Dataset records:

__________________________________________________

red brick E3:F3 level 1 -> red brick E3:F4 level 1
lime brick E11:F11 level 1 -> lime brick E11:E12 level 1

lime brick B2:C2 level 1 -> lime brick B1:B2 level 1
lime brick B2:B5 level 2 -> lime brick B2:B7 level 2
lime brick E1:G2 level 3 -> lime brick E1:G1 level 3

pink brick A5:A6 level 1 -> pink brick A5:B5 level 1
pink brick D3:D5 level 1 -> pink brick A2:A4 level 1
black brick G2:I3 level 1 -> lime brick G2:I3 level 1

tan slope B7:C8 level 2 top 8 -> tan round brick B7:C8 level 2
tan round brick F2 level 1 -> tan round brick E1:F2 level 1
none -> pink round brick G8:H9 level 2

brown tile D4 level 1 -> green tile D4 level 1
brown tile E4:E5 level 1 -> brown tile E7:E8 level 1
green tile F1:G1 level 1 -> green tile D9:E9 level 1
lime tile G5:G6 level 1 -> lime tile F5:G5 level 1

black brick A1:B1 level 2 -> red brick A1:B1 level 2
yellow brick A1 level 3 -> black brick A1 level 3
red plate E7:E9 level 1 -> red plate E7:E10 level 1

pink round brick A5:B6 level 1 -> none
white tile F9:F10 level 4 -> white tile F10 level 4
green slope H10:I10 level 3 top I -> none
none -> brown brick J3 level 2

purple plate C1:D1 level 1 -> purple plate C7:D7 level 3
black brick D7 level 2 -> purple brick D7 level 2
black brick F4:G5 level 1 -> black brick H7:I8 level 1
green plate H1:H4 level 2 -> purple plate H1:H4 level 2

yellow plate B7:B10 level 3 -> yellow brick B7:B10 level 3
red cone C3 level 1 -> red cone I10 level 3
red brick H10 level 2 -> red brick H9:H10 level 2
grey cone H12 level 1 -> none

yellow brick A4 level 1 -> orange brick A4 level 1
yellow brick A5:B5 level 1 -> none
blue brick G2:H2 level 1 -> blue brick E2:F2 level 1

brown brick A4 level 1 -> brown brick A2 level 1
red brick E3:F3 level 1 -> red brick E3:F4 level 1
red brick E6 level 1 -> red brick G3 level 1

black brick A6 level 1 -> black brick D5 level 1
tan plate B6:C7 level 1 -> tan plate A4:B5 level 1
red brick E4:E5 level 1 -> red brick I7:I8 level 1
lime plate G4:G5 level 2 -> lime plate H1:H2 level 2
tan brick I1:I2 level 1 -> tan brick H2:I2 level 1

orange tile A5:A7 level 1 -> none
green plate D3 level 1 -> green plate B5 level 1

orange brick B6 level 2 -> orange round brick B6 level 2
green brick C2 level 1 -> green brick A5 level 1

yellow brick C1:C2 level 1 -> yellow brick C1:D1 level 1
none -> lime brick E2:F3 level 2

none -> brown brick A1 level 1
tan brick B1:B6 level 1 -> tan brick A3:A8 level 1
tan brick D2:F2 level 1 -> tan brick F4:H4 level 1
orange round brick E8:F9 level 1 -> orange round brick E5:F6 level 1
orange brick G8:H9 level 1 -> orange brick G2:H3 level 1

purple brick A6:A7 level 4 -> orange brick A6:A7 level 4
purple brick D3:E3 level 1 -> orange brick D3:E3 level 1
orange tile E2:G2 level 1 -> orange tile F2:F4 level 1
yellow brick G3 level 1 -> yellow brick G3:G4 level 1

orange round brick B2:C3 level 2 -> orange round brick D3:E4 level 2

__________________________________________________

Your goal:
Only lines with the word "yellow" are needed. Copy them from the preceding records.

Solution to the problem:
yellow brick A1 level 3 -> black brick A1 level 3
yellow plate B7:B10 level 3 -> yellow brick B7:B10 level 3
yellow brick A4 level 1 -> orange brick A4 level 1
yellow brick A5:B5 level 1 -> none
yellow brick C1:C2 level 1 -> yellow brick C1:D1 level 1
yellow brick G3 level 1 -> yellow brick G3:G4 level 1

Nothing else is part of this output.